LISTED RECORDS:
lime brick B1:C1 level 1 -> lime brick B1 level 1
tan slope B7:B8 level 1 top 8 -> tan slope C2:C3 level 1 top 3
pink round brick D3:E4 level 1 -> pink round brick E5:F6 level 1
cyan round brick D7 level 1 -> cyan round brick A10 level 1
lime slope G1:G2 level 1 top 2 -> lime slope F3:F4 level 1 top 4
--
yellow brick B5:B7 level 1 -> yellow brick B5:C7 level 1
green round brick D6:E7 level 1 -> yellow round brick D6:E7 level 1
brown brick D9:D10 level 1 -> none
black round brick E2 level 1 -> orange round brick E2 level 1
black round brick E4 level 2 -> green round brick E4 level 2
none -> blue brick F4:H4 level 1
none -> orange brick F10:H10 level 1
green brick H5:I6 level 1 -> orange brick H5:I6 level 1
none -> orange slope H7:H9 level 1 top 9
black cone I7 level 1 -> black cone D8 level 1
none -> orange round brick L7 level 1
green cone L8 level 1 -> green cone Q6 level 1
---
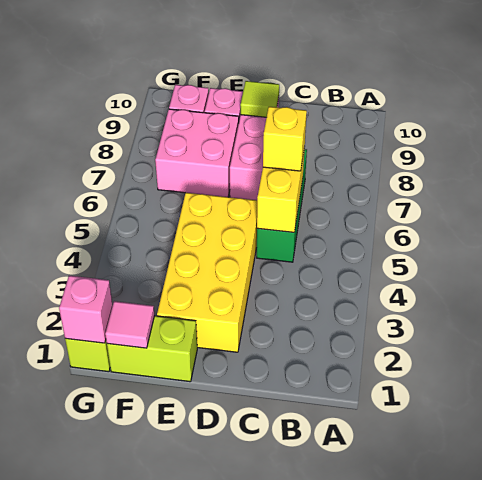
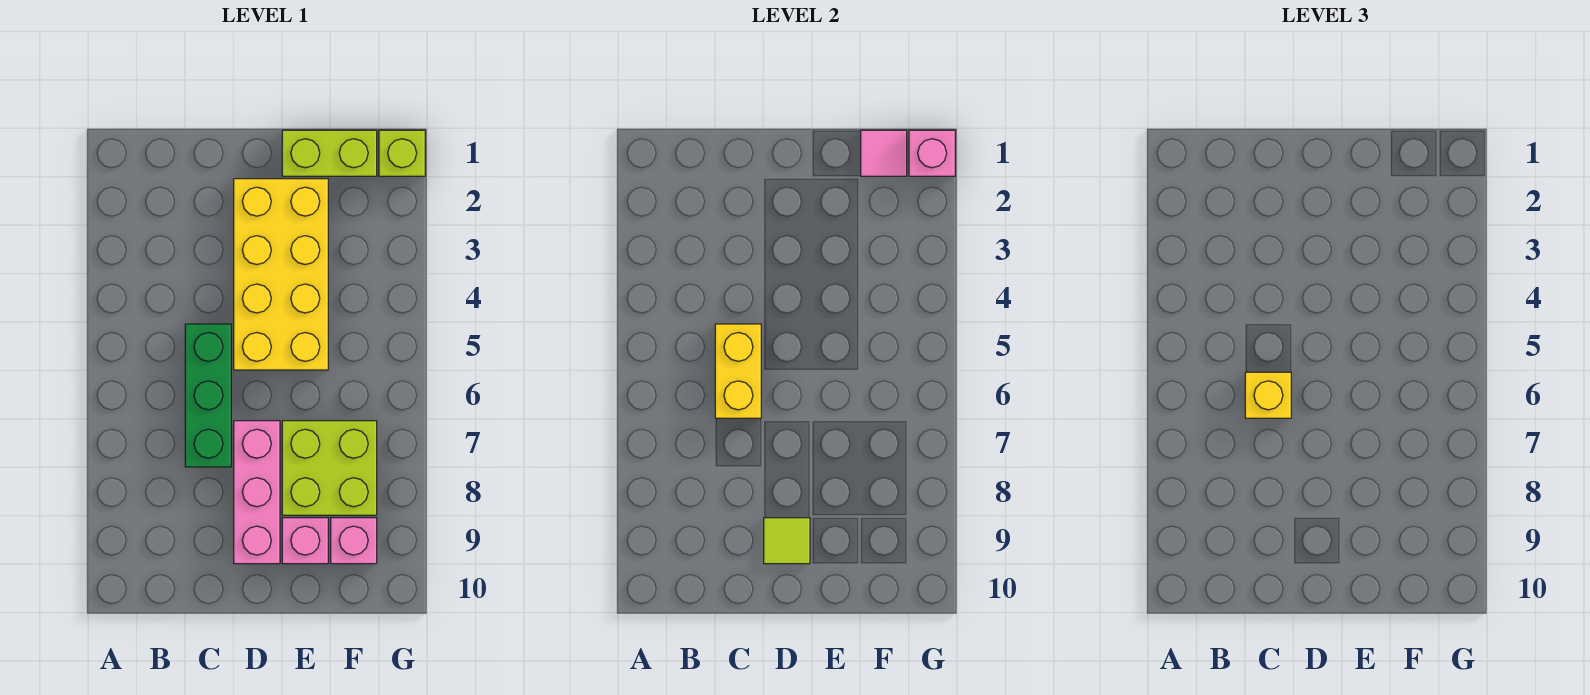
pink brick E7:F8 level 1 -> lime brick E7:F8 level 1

THE PROBLEM: For each line above that includes the word "yellow", make a copy of that line.

TASK ANSWER:
yellow brick B5:B7 level 1 -> yellow brick B5:C7 level 1
green round brick D6:E7 level 1 -> yellow round brick D6:E7 level 1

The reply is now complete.